### [What this task involves]
Quote the entries below from the line with "blue can: 7 -> 8" through the line with "turquoise spray bottle: 11 -> 9", both ends included, and only those lines.

### [Input records]
>>>>>

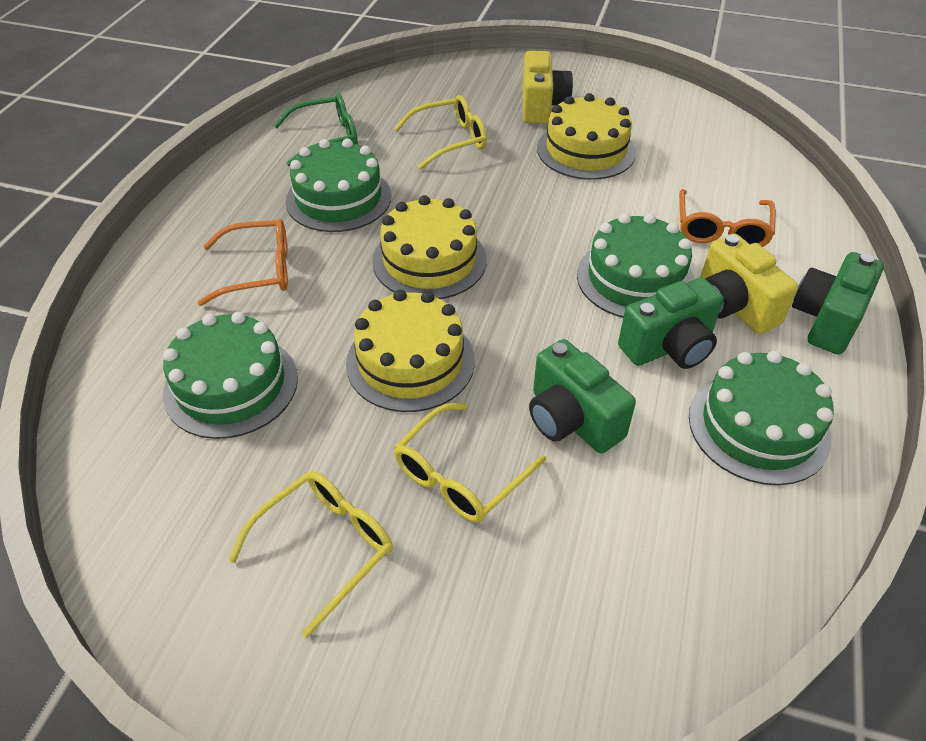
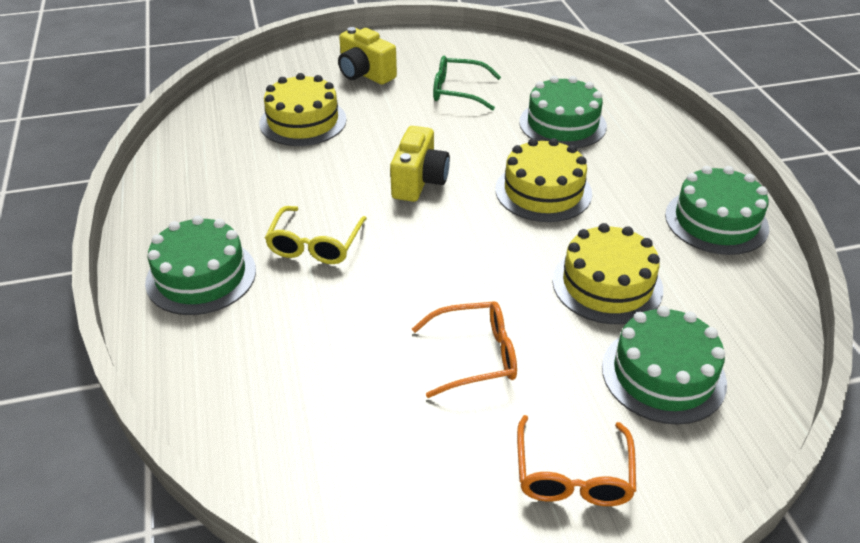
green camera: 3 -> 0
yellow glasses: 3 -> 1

<<<<<
>>>>>

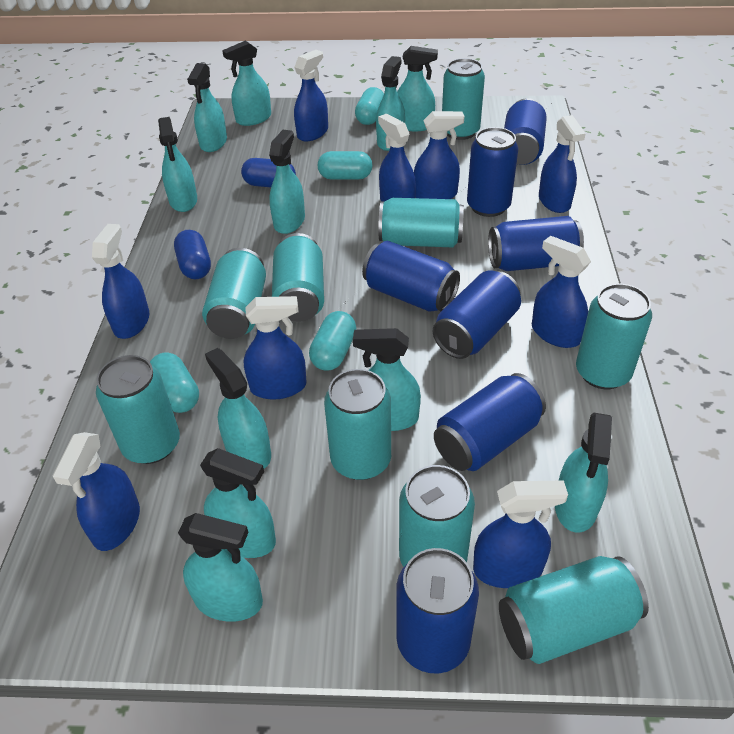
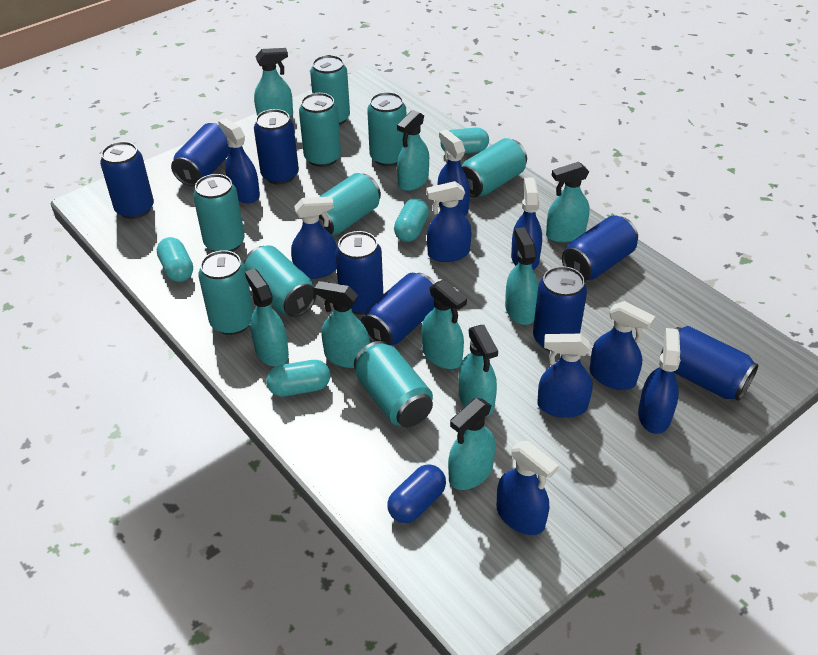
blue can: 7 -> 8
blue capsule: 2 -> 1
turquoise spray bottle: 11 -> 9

<<<<<

### [Answer for this exercise]
blue can: 7 -> 8
blue capsule: 2 -> 1
turquoise spray bottle: 11 -> 9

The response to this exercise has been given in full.